====== DATA TO USE ======
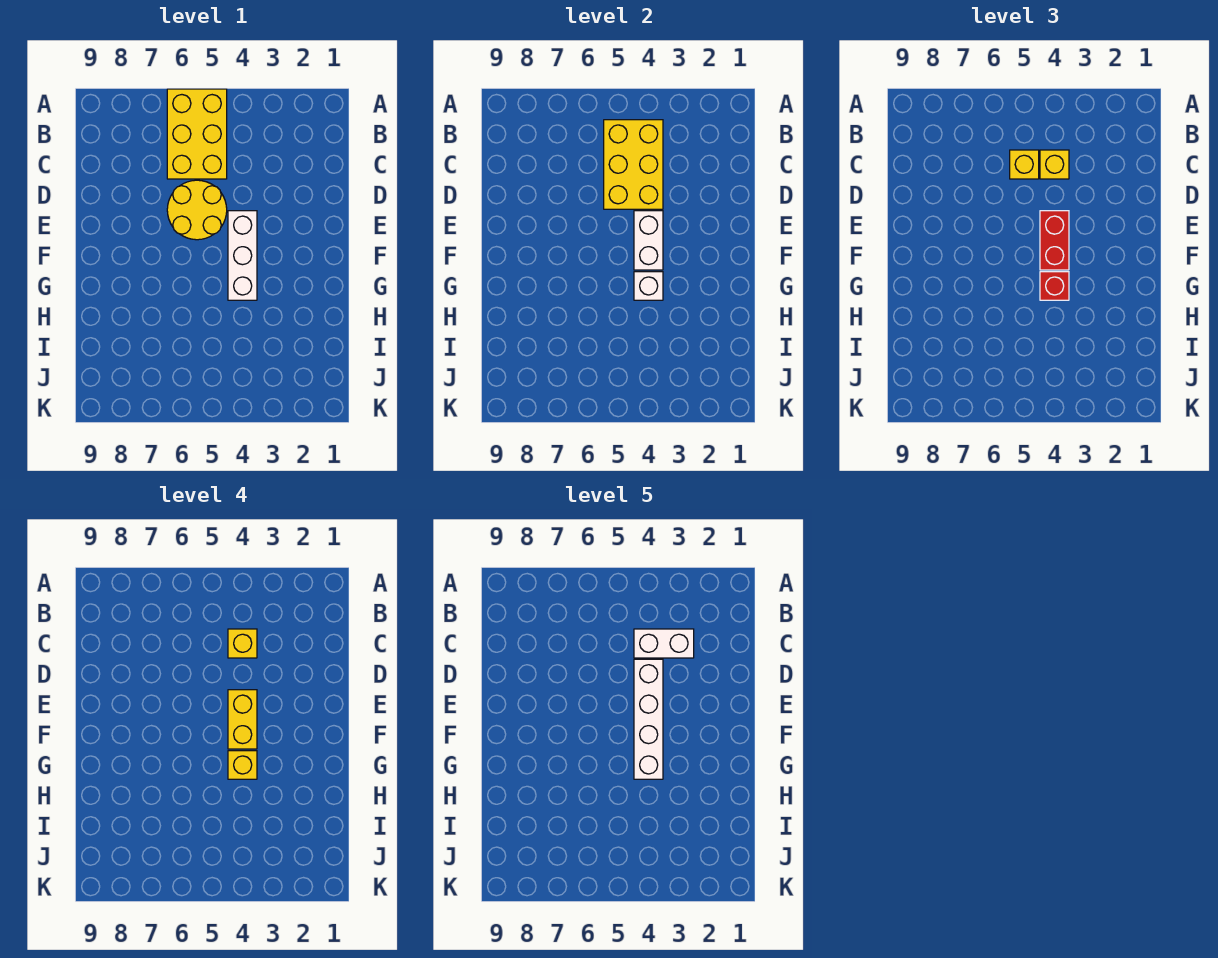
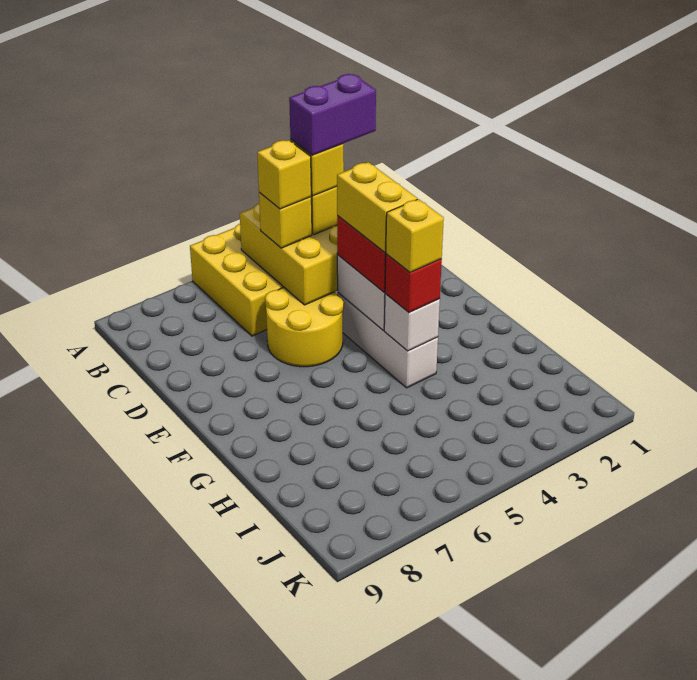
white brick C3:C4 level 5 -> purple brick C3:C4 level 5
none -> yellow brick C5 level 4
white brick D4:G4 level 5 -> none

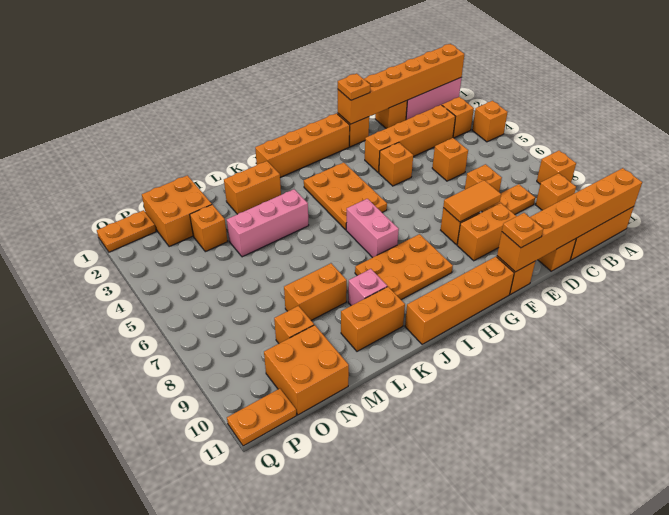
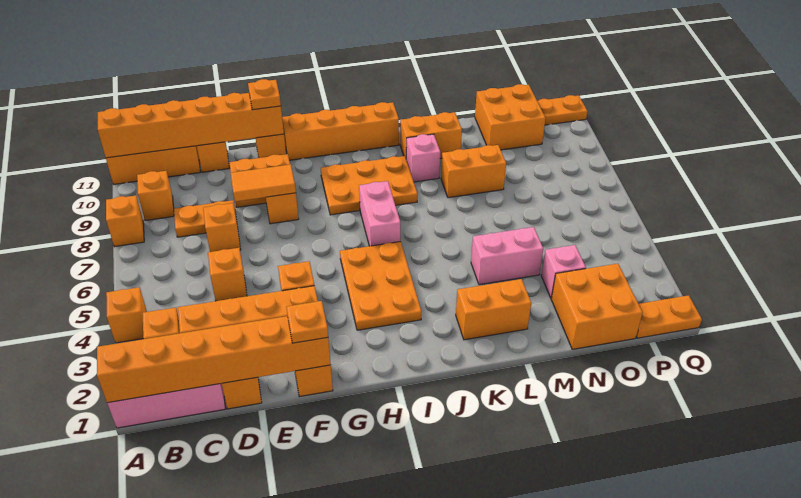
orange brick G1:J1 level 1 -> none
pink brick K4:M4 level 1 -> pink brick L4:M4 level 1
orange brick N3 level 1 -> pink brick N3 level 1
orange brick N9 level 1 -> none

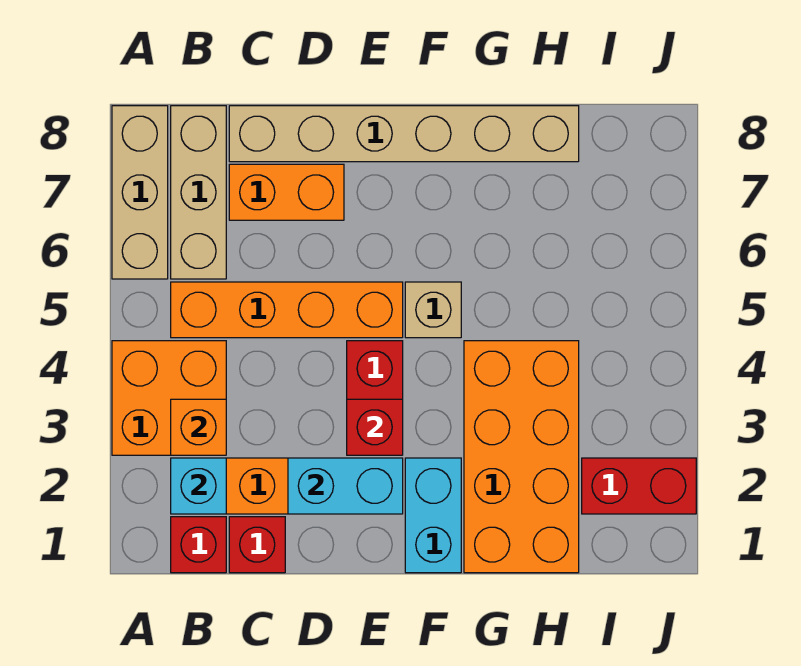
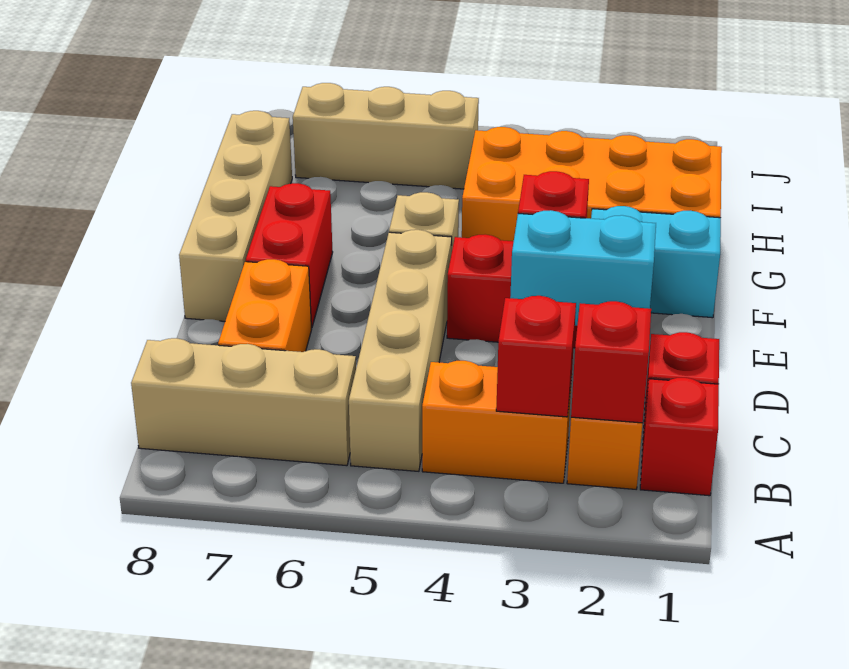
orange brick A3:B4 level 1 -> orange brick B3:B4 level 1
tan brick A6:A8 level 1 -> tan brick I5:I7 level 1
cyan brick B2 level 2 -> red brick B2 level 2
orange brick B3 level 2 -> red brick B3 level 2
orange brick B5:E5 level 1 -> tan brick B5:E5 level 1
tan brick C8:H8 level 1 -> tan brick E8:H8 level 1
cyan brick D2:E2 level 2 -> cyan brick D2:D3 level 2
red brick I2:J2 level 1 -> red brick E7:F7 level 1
======
**ASSIGNMENT:** Every line above that holds the word "cyan" needs to be copied.

**ANSWER TO THIS EXERCISE:**
cyan brick B2 level 2 -> red brick B2 level 2
cyan brick D2:E2 level 2 -> cyan brick D2:D3 level 2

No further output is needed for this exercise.